▶ _Dataset records_
====
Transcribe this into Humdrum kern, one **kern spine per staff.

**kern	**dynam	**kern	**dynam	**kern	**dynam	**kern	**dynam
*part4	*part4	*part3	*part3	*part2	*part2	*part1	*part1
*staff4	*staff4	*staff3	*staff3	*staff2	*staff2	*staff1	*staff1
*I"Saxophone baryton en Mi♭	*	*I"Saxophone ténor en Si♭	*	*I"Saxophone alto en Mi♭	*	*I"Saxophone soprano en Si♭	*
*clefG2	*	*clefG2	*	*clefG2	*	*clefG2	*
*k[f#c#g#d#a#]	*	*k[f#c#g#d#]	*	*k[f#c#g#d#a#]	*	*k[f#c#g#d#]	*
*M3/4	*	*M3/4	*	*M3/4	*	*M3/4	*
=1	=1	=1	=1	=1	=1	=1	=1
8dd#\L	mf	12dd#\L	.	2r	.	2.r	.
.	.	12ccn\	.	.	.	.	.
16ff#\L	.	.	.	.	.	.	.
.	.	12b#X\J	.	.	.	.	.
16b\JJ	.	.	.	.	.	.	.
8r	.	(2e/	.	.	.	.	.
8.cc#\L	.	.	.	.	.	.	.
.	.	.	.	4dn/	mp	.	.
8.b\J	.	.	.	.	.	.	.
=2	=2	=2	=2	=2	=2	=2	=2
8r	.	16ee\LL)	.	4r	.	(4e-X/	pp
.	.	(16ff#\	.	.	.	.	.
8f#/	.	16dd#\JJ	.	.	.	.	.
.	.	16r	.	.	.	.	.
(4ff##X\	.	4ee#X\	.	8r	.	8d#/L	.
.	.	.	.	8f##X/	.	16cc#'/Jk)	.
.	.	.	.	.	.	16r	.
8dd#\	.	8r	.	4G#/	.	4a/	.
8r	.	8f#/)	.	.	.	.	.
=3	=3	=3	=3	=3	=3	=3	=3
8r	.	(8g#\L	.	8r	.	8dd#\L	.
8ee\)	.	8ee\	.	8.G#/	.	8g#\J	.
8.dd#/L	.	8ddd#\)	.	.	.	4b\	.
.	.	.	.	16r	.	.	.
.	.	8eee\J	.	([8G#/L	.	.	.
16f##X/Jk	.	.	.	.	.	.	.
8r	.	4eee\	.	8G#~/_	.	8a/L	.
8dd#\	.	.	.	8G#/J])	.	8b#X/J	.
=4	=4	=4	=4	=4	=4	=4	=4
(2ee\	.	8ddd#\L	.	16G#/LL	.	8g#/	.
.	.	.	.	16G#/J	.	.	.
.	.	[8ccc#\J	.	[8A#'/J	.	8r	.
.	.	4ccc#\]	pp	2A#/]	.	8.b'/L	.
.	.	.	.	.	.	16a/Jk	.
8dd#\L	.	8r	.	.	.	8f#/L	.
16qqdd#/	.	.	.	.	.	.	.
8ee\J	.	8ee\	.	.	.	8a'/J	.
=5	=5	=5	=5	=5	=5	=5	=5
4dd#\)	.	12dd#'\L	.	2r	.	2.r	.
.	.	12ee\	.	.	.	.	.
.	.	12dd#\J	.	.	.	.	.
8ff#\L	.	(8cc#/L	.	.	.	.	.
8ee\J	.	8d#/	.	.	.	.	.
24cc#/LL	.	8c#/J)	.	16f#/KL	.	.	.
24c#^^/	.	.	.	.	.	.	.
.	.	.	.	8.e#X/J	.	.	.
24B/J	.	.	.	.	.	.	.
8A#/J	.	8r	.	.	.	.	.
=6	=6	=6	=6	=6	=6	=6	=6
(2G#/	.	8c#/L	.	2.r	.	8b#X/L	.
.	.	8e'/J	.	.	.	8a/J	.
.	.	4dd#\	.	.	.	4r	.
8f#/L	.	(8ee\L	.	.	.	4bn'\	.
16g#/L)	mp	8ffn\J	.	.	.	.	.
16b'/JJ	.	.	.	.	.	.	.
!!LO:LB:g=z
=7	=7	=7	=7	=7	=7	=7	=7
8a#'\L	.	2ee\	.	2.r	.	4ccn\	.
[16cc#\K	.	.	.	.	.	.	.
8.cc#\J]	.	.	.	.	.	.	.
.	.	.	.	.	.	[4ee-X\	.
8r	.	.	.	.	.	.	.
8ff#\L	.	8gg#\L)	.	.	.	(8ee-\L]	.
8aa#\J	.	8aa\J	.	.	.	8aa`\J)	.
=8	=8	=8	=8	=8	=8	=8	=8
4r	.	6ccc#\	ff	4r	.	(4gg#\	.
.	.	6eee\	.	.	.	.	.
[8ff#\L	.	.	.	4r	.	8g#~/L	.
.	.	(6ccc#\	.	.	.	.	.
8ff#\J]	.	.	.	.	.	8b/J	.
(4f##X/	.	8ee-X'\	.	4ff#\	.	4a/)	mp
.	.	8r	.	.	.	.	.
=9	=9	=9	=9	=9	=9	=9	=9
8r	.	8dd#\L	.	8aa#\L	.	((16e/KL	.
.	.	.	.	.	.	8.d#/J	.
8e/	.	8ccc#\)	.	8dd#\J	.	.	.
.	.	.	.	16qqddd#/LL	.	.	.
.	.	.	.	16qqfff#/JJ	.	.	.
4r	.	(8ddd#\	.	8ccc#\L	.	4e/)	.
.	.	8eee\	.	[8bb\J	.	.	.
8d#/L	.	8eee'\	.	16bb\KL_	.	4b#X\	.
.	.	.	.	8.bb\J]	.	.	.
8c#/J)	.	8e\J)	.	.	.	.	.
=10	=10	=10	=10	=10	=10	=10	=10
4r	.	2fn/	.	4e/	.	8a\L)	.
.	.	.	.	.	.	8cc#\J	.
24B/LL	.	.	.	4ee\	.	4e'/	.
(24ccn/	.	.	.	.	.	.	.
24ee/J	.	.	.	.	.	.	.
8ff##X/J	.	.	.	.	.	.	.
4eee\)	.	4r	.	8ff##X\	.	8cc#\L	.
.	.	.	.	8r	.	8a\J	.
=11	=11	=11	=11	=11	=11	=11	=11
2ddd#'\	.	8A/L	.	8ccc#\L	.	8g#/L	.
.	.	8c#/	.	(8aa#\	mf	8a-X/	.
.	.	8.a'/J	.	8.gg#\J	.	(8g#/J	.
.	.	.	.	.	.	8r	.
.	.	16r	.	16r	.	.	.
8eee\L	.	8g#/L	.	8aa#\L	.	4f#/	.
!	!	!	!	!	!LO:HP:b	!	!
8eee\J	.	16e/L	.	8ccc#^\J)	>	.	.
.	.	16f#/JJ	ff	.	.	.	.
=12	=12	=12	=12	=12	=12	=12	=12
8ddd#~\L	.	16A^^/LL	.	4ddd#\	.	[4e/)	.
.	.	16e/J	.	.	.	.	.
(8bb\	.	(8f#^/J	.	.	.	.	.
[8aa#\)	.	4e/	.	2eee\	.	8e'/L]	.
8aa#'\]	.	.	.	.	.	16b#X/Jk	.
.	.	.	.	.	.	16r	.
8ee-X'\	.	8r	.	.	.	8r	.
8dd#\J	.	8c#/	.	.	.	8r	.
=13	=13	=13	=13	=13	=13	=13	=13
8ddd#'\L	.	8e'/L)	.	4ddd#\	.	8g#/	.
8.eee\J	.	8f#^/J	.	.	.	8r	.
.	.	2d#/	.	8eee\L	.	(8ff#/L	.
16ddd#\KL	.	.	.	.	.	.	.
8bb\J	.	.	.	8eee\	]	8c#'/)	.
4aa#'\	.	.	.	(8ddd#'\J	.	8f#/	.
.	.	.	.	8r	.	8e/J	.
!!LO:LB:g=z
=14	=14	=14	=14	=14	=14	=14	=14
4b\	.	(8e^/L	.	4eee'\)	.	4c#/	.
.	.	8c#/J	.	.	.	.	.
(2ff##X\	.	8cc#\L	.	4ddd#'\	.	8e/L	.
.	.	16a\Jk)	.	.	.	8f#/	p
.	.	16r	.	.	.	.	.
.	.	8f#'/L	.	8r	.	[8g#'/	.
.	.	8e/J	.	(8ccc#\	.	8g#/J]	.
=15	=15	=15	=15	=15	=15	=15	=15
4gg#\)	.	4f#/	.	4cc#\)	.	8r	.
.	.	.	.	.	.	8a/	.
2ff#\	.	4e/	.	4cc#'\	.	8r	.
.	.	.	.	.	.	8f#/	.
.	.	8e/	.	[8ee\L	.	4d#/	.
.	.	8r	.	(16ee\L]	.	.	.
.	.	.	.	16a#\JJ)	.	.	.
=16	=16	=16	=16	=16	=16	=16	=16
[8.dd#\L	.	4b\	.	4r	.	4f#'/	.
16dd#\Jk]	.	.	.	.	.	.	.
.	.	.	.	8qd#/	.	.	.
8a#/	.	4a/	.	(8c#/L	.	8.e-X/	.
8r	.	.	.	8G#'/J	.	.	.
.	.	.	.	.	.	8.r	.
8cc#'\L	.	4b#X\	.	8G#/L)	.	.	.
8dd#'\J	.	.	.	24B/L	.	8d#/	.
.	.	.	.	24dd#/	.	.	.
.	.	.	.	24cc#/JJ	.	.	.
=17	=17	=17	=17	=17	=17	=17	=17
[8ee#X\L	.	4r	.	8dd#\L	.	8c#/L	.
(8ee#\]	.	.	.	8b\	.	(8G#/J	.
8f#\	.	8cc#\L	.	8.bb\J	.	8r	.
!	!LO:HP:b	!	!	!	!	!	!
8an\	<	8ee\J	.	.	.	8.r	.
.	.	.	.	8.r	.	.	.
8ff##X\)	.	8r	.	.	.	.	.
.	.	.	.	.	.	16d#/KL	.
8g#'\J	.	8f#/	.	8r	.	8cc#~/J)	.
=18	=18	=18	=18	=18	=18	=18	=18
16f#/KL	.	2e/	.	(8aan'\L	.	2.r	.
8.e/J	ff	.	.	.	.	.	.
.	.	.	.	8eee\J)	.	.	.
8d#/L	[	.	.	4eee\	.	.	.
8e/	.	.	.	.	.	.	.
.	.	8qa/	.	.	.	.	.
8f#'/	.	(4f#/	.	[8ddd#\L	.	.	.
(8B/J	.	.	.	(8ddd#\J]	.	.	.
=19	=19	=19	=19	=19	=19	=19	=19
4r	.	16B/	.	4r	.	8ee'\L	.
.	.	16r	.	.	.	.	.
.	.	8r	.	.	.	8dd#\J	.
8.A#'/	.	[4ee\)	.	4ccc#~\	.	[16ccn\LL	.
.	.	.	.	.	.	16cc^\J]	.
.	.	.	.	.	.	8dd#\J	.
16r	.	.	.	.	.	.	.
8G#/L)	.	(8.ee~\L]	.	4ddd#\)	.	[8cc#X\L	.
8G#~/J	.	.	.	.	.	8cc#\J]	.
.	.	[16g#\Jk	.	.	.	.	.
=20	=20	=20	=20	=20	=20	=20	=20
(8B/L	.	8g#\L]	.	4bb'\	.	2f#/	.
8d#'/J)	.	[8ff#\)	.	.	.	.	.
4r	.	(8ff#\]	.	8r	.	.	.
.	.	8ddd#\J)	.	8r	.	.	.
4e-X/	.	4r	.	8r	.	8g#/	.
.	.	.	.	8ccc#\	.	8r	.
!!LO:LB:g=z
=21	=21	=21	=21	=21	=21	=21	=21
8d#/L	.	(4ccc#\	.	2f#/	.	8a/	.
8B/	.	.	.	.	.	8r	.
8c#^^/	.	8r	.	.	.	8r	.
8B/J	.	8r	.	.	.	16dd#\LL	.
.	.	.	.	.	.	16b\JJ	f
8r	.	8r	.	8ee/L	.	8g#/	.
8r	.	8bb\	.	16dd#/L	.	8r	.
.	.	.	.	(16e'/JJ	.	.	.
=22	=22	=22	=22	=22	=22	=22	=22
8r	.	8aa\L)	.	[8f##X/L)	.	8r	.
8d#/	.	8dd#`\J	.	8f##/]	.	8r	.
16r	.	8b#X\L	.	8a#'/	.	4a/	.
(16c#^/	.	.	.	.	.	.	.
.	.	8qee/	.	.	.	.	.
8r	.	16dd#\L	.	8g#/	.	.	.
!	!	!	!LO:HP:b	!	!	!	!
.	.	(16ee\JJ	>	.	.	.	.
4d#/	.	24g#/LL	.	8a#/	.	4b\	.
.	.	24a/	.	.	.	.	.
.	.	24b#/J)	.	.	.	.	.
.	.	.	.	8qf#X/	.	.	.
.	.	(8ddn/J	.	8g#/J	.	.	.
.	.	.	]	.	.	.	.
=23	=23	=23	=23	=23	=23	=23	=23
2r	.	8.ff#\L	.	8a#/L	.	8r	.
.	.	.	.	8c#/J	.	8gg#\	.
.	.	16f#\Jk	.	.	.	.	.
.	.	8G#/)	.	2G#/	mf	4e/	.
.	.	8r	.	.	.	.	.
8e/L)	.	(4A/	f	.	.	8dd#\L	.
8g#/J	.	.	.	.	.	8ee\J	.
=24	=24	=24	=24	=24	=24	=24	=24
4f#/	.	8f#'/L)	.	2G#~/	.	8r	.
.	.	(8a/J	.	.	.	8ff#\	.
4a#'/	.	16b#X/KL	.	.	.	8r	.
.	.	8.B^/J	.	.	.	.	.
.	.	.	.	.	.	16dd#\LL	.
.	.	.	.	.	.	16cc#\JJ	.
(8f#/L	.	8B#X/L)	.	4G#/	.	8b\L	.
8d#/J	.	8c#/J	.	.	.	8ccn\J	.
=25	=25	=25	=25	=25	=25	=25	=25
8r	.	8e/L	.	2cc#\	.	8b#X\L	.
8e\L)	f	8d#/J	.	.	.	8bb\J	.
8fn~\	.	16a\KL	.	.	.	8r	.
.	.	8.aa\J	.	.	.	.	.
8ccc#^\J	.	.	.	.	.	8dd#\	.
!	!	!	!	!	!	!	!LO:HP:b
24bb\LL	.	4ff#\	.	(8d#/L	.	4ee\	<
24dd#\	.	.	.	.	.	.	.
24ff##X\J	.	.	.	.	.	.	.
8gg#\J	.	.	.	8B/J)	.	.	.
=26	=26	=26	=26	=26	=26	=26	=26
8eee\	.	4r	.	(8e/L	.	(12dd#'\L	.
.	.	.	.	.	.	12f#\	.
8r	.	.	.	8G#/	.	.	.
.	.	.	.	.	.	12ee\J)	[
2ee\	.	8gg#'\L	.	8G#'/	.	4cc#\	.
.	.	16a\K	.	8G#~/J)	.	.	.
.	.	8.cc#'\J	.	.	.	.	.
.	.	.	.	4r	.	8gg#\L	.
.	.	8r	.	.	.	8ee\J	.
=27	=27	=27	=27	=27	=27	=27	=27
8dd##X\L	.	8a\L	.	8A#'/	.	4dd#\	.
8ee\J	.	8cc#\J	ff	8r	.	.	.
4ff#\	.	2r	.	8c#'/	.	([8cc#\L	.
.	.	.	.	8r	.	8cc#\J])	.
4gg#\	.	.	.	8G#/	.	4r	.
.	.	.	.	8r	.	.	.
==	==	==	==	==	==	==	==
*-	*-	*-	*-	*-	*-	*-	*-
====
▶ _Exercise requirements_
Pull out every line in the rows above that contains the string "kern". Case counts.

▶ _Solution to this task_
Transcribe this into Humdrum kern, one **kern spine per staff.
**kern	**dynam	**kern	**dynam	**kern	**dynam	**kern	**dynam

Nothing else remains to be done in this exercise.